Work request:
Nothing but the pictures should be left out when the entries below are duplicated.

======== Dataset

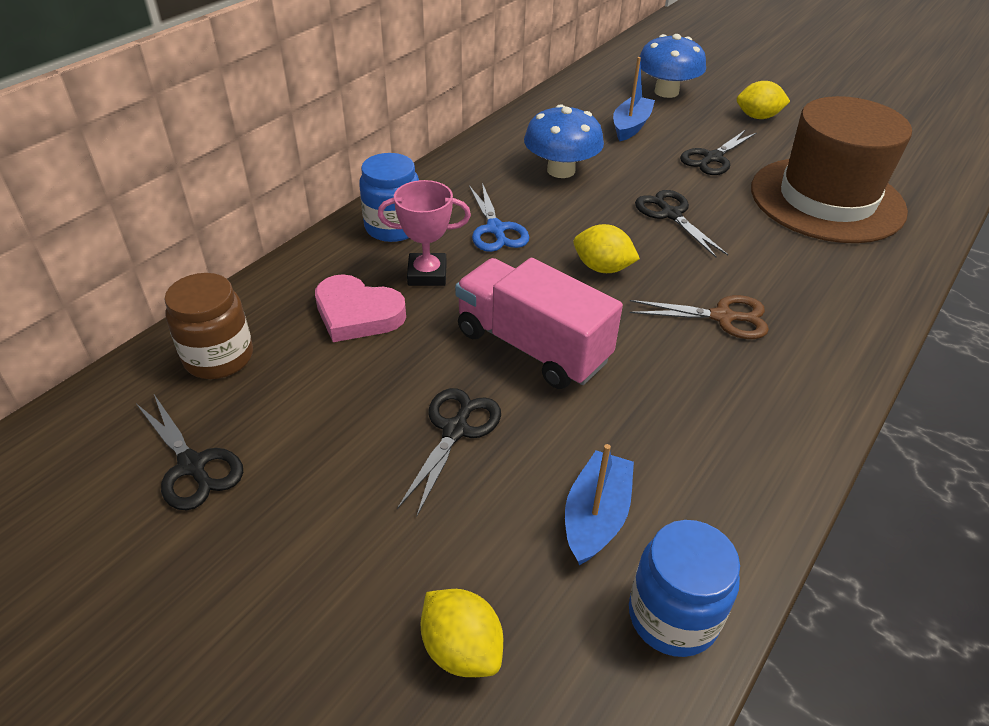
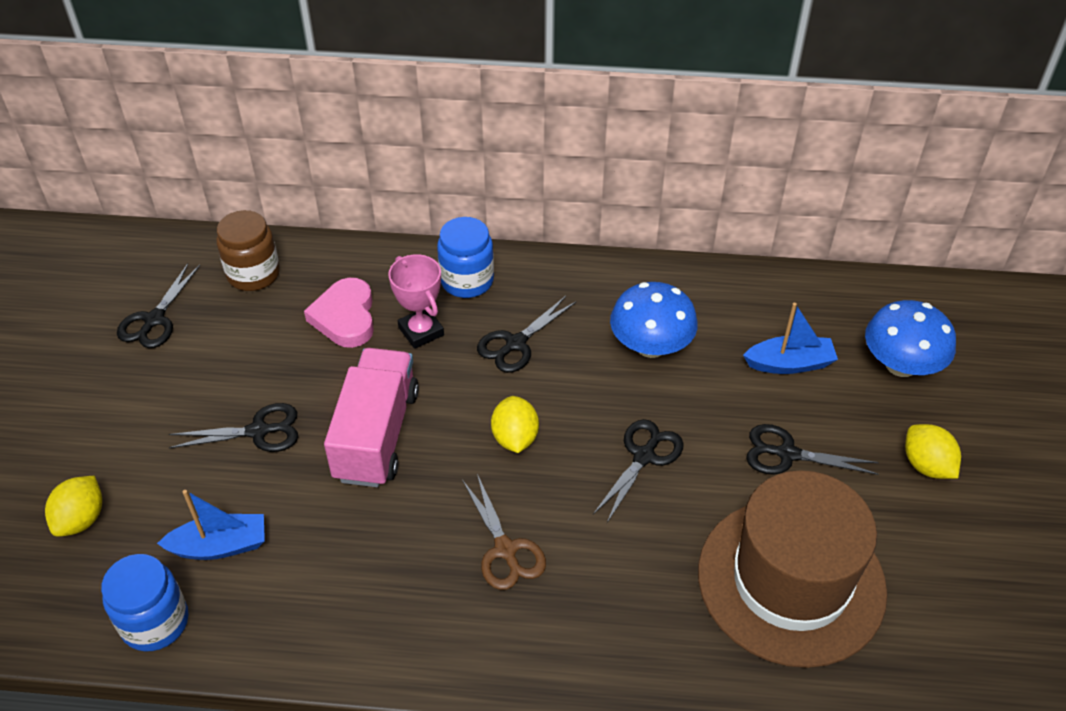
camera: 60 degrees right, 5 degrees up
(496, 229) = (516, 344): blue scissors -> black scissors

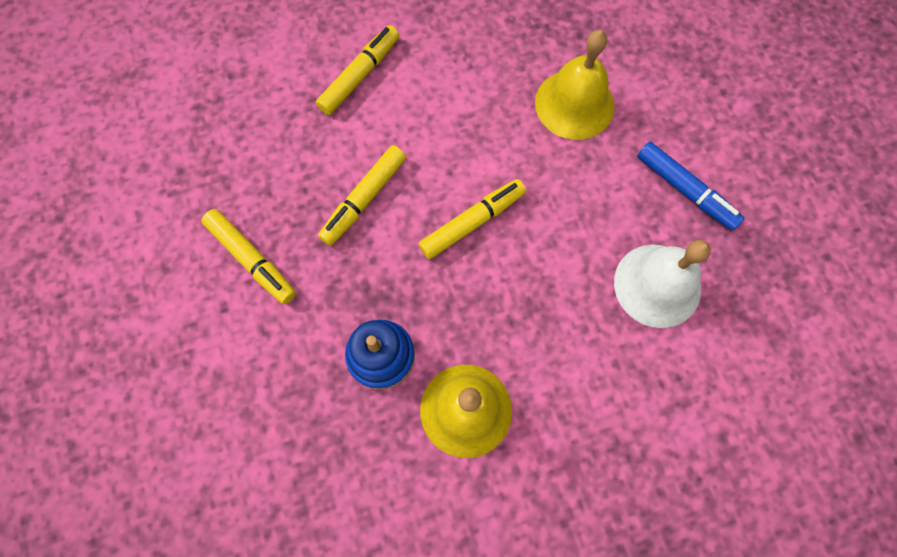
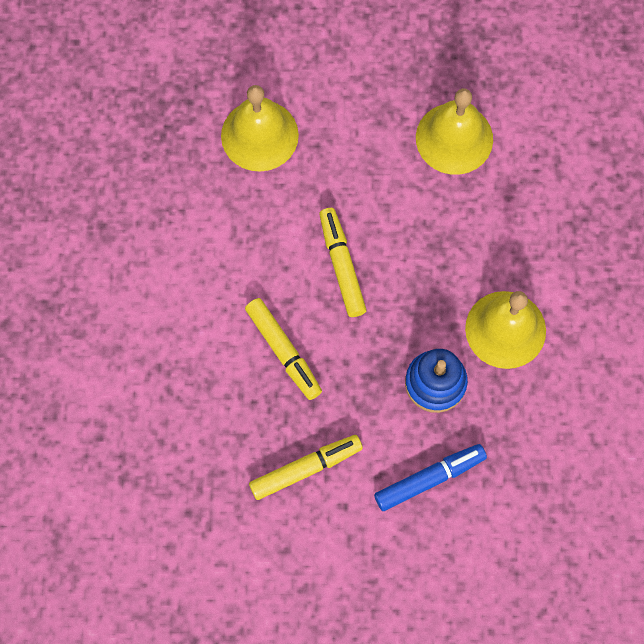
camera: 70 degrees left, 0 degrees up
(360, 75) = (151, 314): yellow marker -> none
(657, 285) = (454, 138): white bell -> yellow bell
(685, 190) = (378, 79): blue marker -> blue marker (429, 479)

================

Result:
camera: 60 degrees right, 5 degrees up
(496, 229) = (516, 344): blue scissors -> black scissors

camera: 70 degrees left, 0 degrees up
(360, 75) = (151, 314): yellow marker -> none
(657, 285) = (454, 138): white bell -> yellow bell
(685, 190) = (378, 79): blue marker -> blue marker (429, 479)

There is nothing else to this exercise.